EXERCISE REQUIREMENTS: Please write out every one of the records below, keeping each line unchanged.

EXCERPTED DATA:
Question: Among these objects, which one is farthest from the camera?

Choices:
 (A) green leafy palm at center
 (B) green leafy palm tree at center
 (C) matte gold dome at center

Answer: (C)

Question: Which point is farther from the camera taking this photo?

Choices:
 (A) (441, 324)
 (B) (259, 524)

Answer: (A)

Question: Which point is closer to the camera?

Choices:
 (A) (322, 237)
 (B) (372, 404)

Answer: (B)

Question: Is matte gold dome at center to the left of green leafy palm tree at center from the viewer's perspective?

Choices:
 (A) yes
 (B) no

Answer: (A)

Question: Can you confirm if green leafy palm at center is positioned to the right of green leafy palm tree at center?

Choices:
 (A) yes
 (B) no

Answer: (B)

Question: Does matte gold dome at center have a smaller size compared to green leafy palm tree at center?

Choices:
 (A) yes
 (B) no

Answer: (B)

ANSWER TO THE PROBLEM:
Question: Among these objects, which one is farthest from the camera?

Choices:
 (A) green leafy palm at center
 (B) green leafy palm tree at center
 (C) matte gold dome at center

Answer: (C)

Question: Which point is farther from the camera taking this photo?

Choices:
 (A) (441, 324)
 (B) (259, 524)

Answer: (A)

Question: Which point is closer to the camera?

Choices:
 (A) (322, 237)
 (B) (372, 404)

Answer: (B)

Question: Is matte gold dome at center to the left of green leafy palm tree at center from the viewer's perspective?

Choices:
 (A) yes
 (B) no

Answer: (A)

Question: Can you confirm if green leafy palm at center is positioned to the right of green leafy palm tree at center?

Choices:
 (A) yes
 (B) no

Answer: (B)

Question: Does matte gold dome at center have a smaller size compared to green leafy palm tree at center?

Choices:
 (A) yes
 (B) no

Answer: (B)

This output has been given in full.